§ **What is required**: The required output is the run of lines from the one holding "U2 pin in-: CMP -> MIC" through the final line of the listing, restated word for word, with no pictures.

§ **Data for review**:
Segment Open

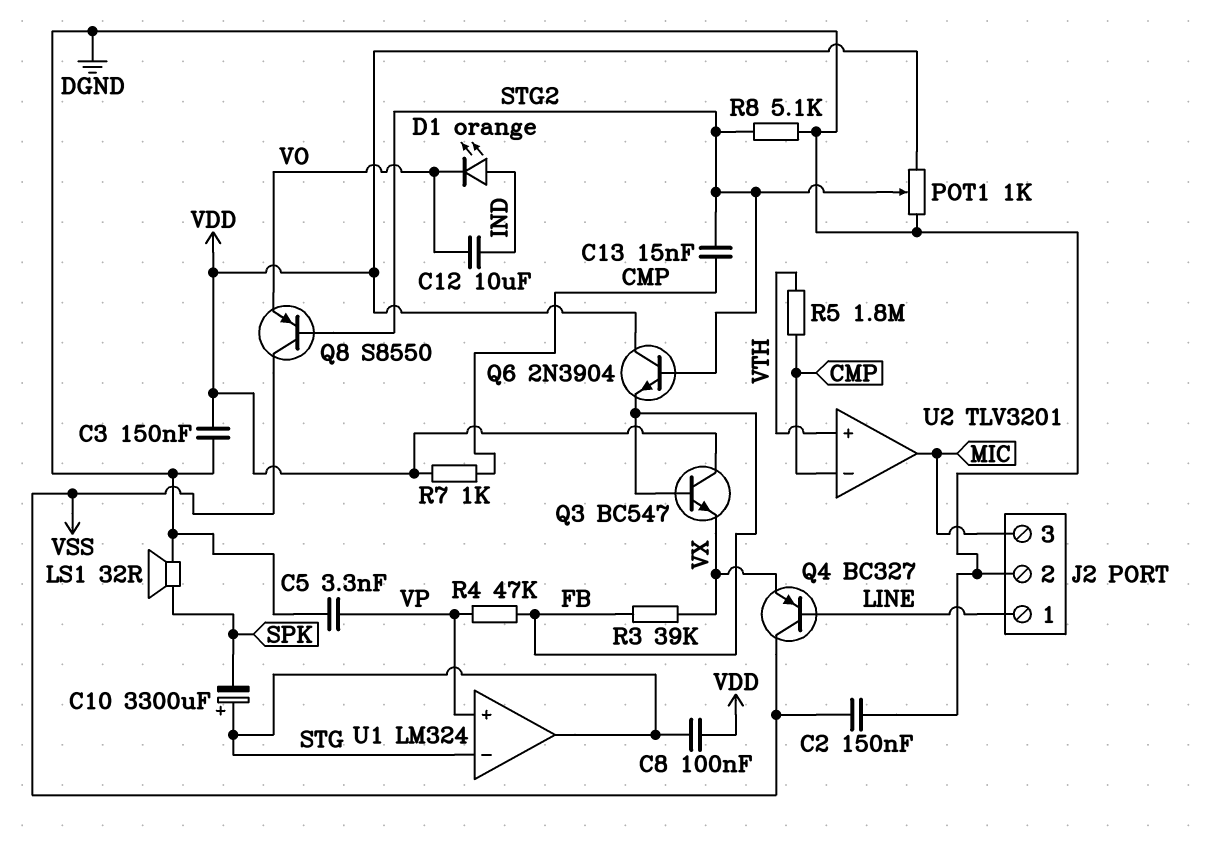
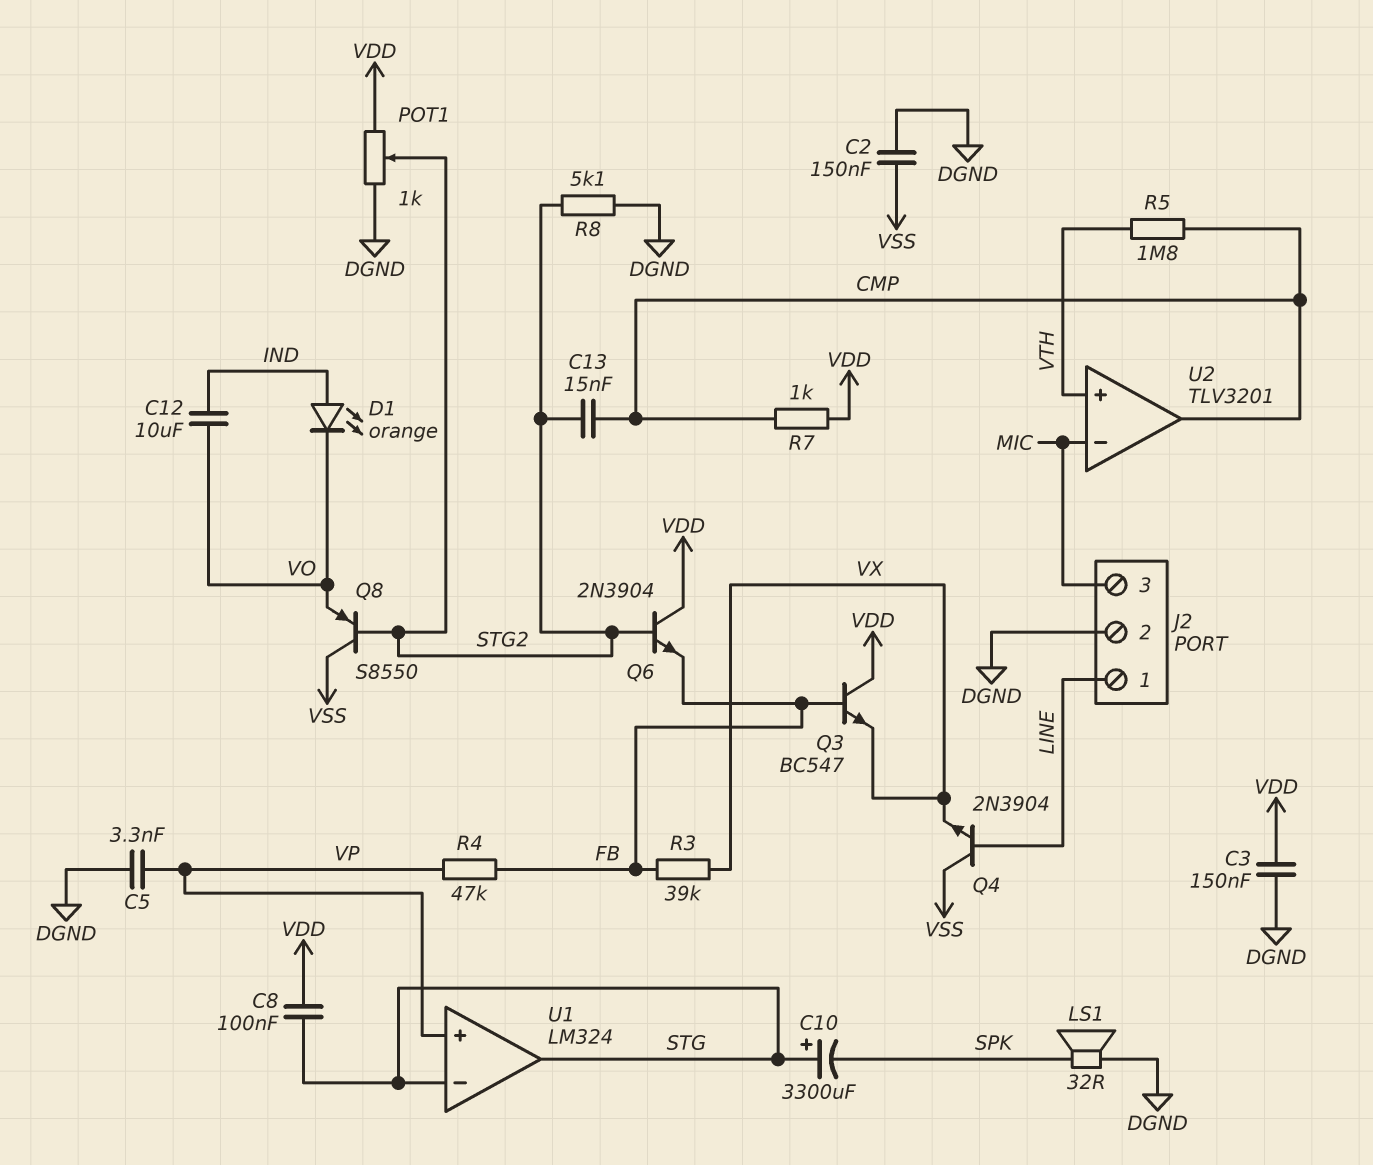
Q4: PNP BC327 (B LINE, C VSS, E VX) -> NPN 2N3904 (B LINE, C VSS, E VX)
U2 pin in-: CMP -> MIC
U2 pin out: MIC -> CMP

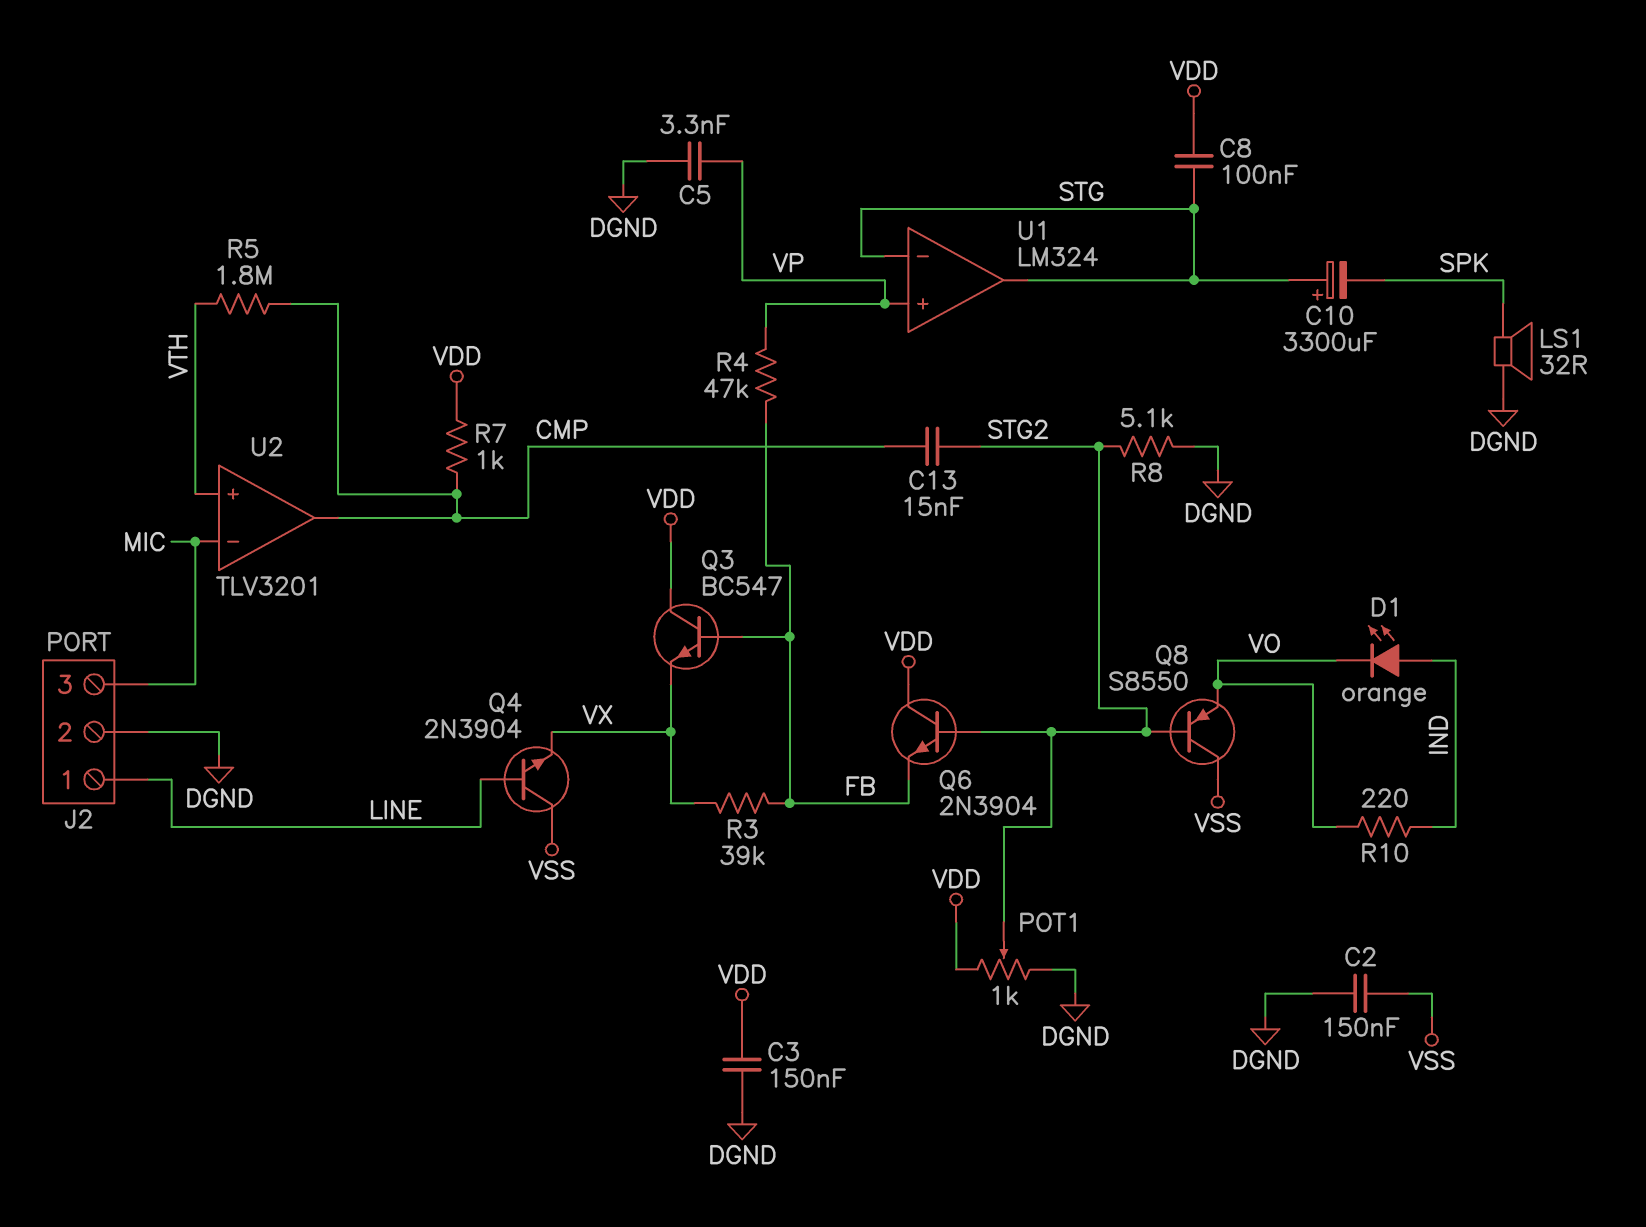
C12: 10uF (IND, VO) -> none
R10: none -> 220 (IND, VO)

Segment Closed

§ **Output below**:
U2 pin in-: CMP -> MIC
U2 pin out: MIC -> CMP

C12: 10uF (IND, VO) -> none
R10: none -> 220 (IND, VO)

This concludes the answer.